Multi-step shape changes

──────

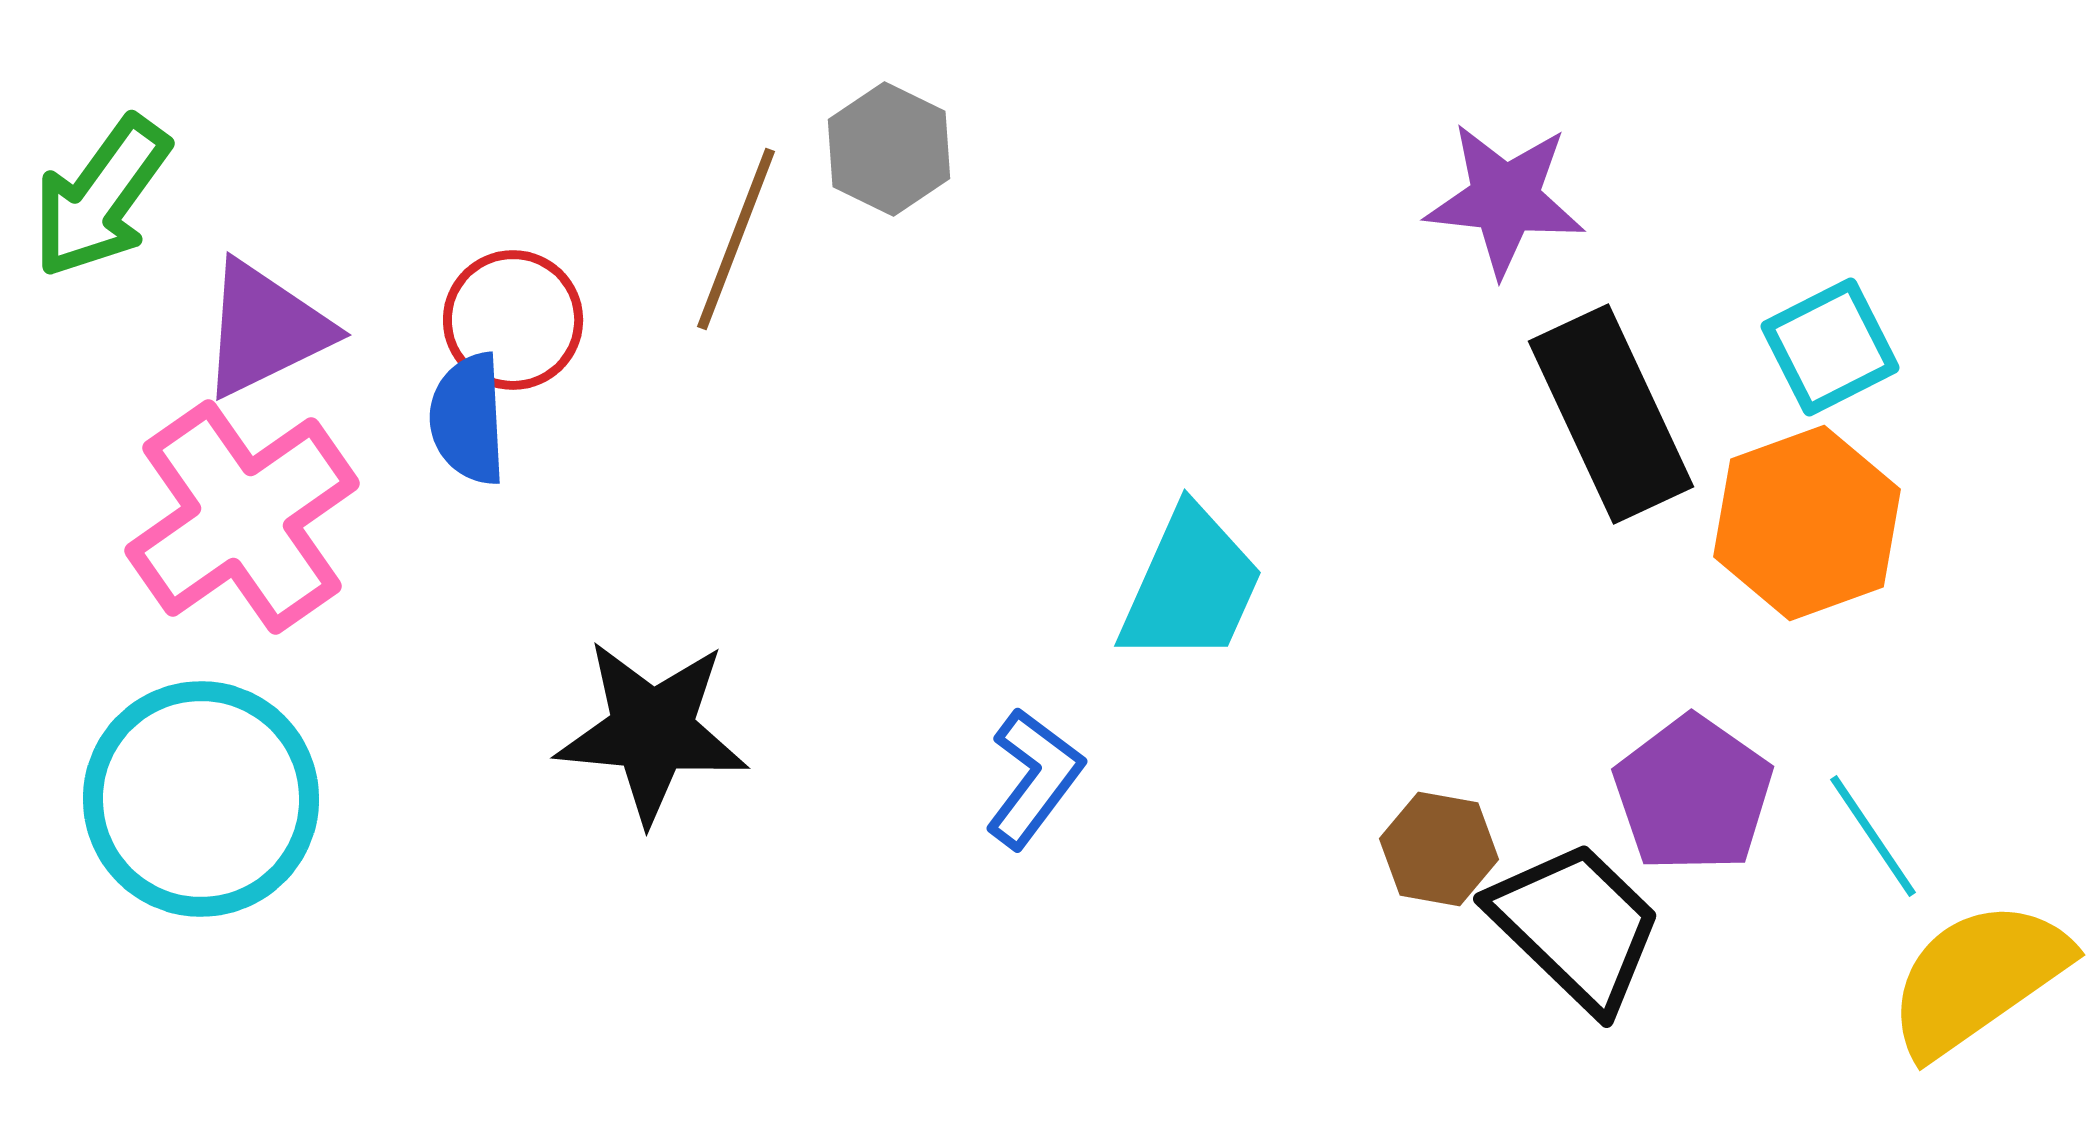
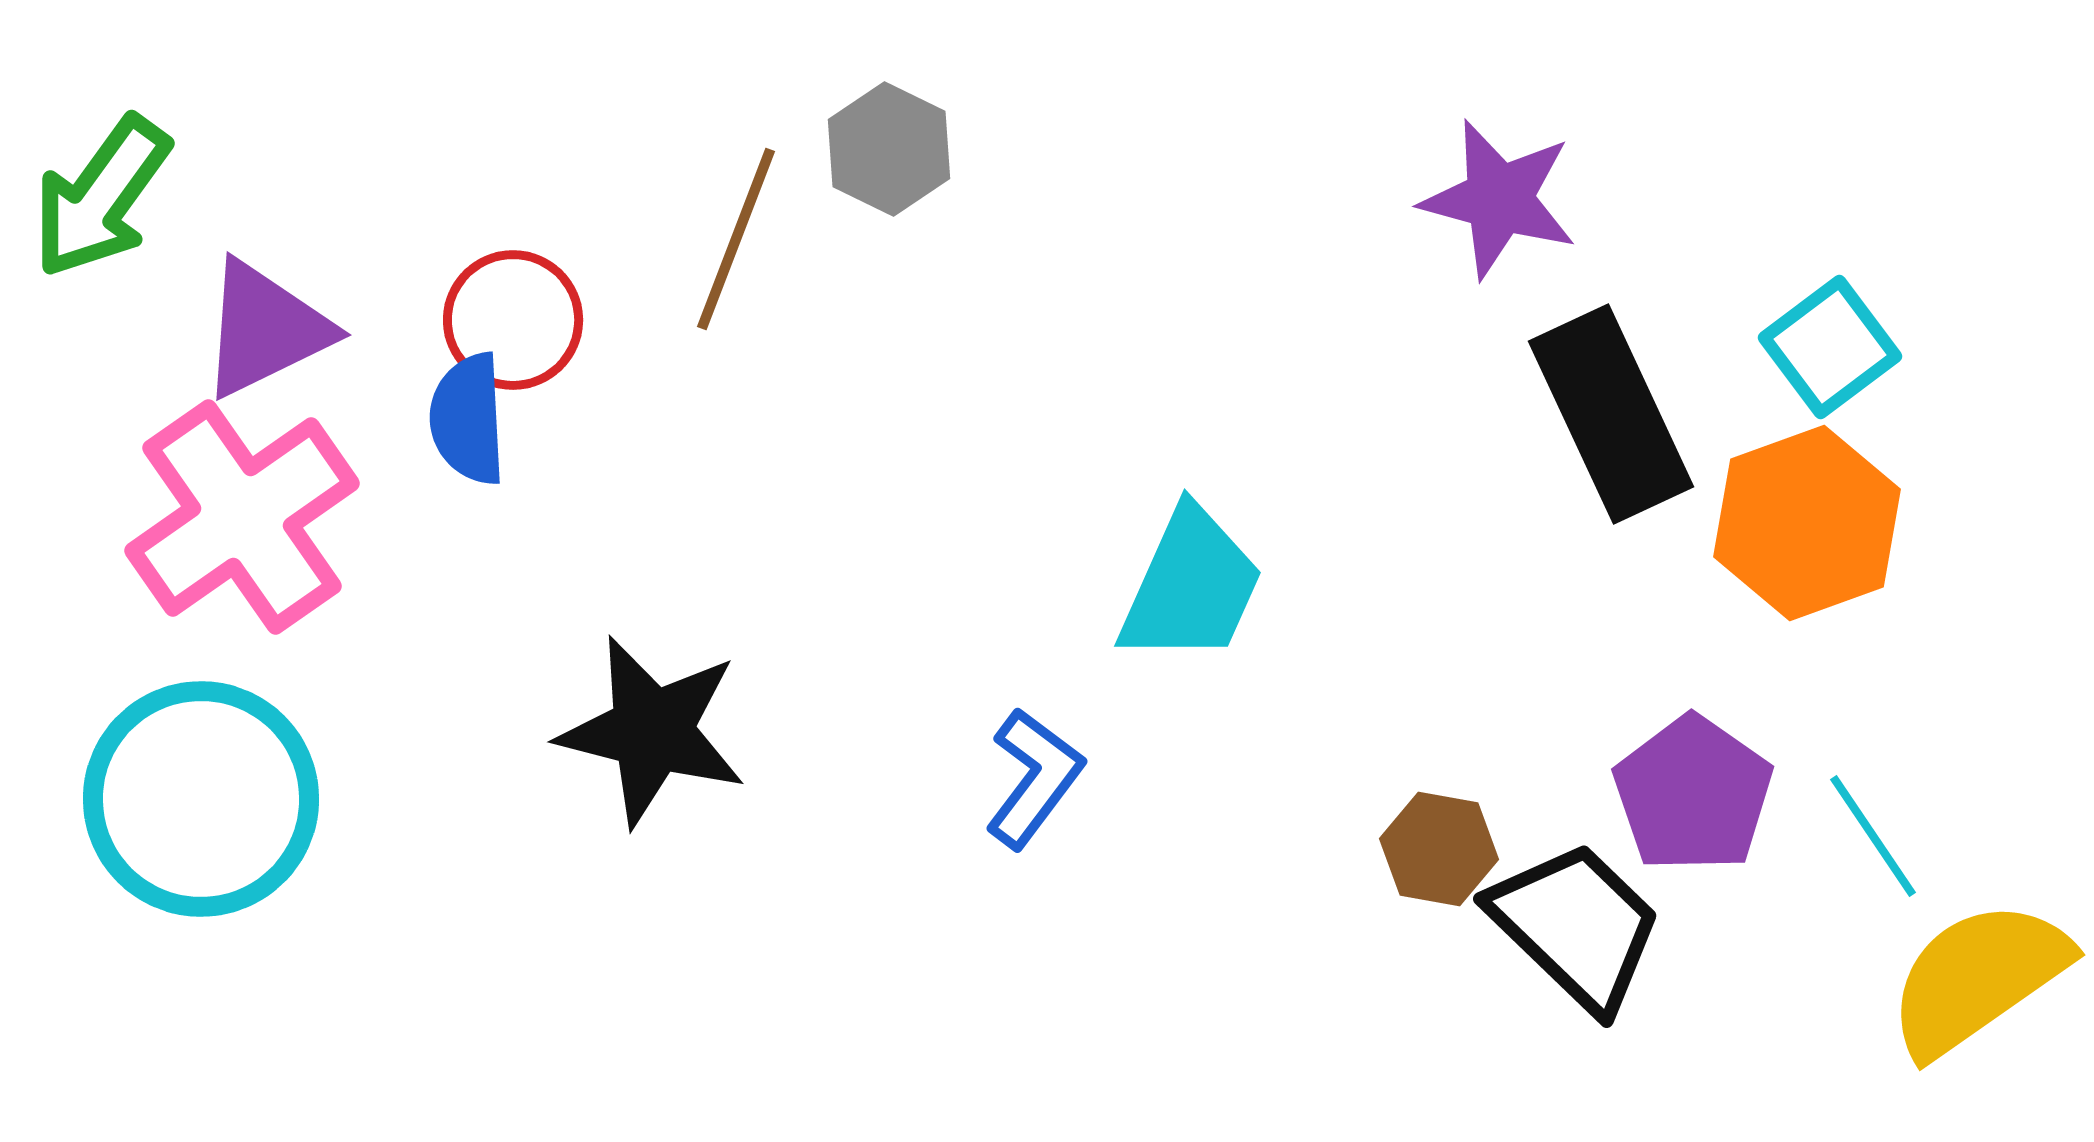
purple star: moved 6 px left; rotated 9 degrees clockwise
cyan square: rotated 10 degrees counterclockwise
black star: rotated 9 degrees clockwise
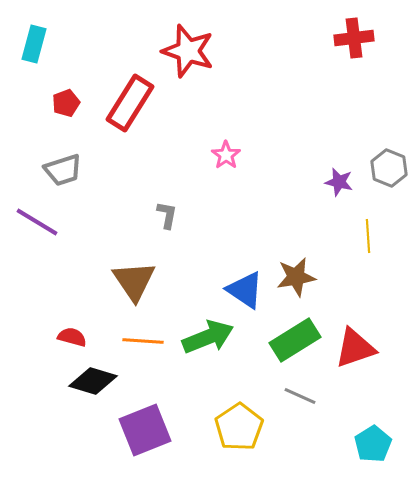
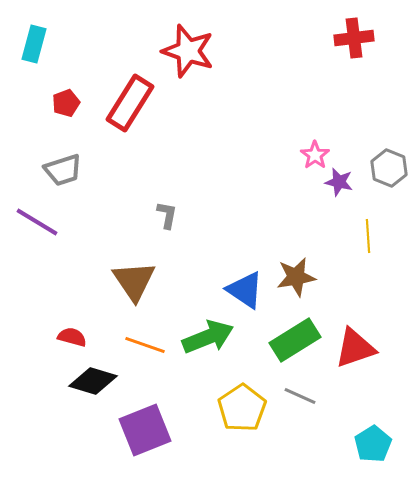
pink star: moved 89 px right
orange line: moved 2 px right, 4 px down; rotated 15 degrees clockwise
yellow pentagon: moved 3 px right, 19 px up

──────

Which lines hold the string "rotated"? Copy all of them from the data above.

purple star: moved 6 px left; rotated 9 degrees clockwise
cyan square: rotated 10 degrees counterclockwise
black star: rotated 9 degrees clockwise
orange line: moved 2 px right, 4 px down; rotated 15 degrees clockwise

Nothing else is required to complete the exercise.